**Extracted data**
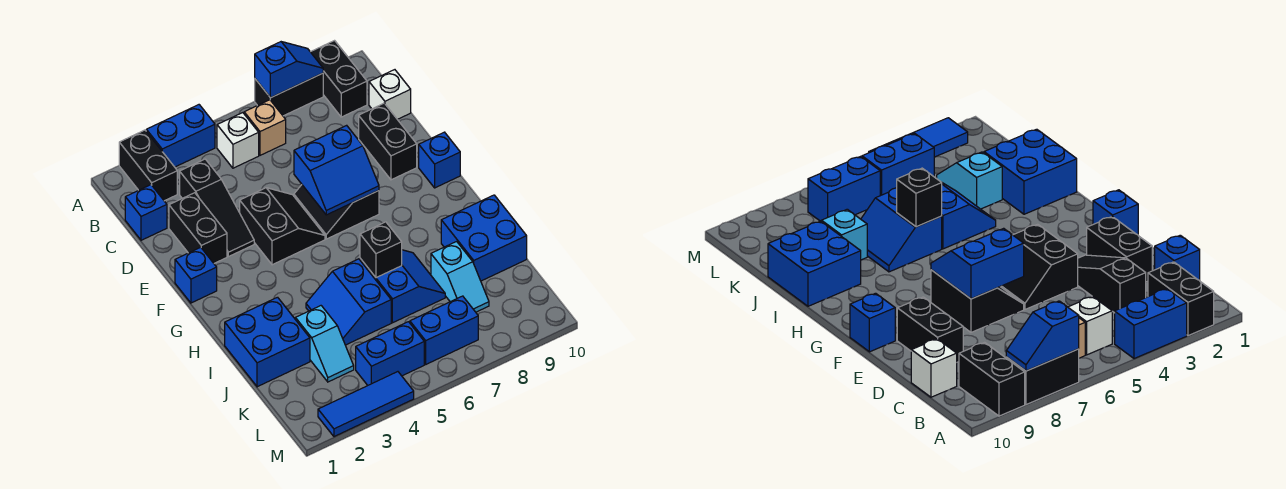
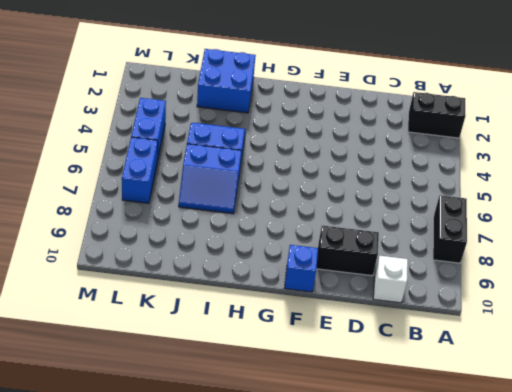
none -> blue brick A3:A4 level 1
none -> black brick A9:B9 level 1
none -> white brick B5 level 1

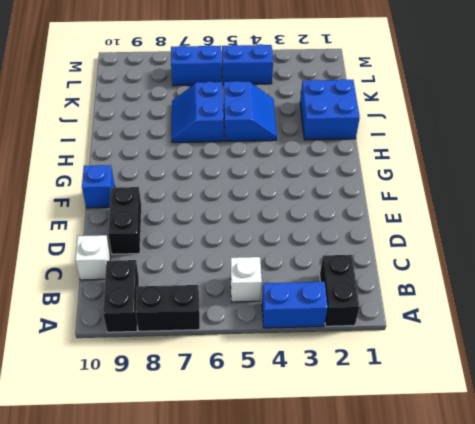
none -> tan brick B6 level 1
none -> blue brick C1 level 1
none -> black slope C3:E3 level 1 top C

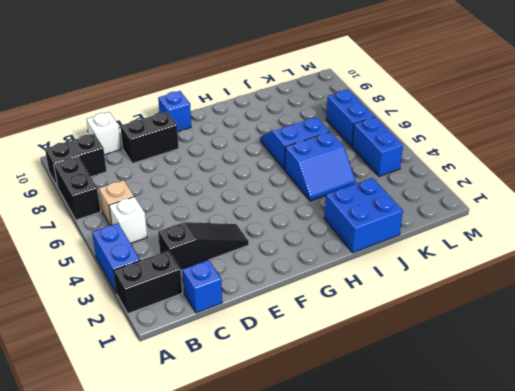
none -> black brick D2:E2 level 1
none -> black slope E4:F5 level 1 top 4
none -> black slope E6:F7 level 1 top 7

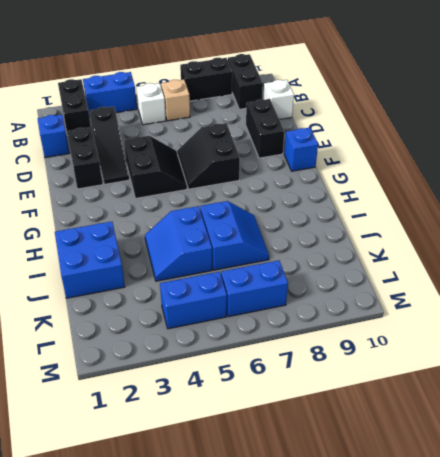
none -> blue brick F1 level 1
none -> blue brick I9:J10 level 1
none -> cyan slope J3:K3 level 1 top J

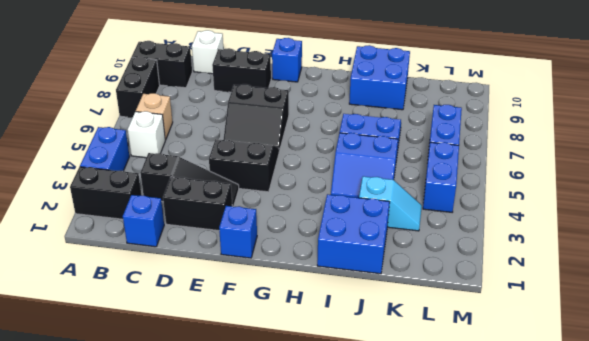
none -> cyan slope J8:K8 level 1 top J
none -> blue tile M2:M4 level 1
none -> blue slope A7:A8 level 2 top 7

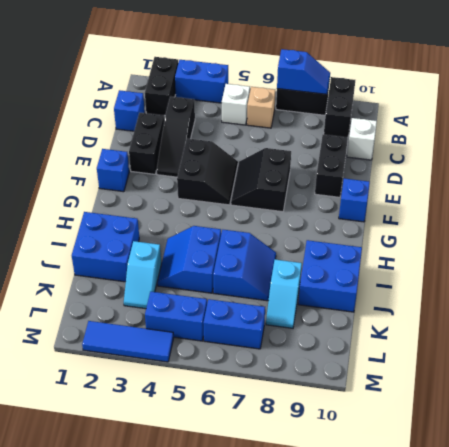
none -> blue slope E6:F7 level 2 top E
none -> black brick I6 level 2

**Work required**
From the first line to the last, repeat the records exactly. Leave out the pictures.

**Your response**
none -> blue brick A3:A4 level 1
none -> black brick A9:B9 level 1
none -> white brick B5 level 1

none -> tan brick B6 level 1
none -> blue brick C1 level 1
none -> black slope C3:E3 level 1 top C

none -> black brick D2:E2 level 1
none -> black slope E4:F5 level 1 top 4
none -> black slope E6:F7 level 1 top 7

none -> blue brick F1 level 1
none -> blue brick I9:J10 level 1
none -> cyan slope J3:K3 level 1 top J

none -> cyan slope J8:K8 level 1 top J
none -> blue tile M2:M4 level 1
none -> blue slope A7:A8 level 2 top 7

none -> blue slope E6:F7 level 2 top E
none -> black brick I6 level 2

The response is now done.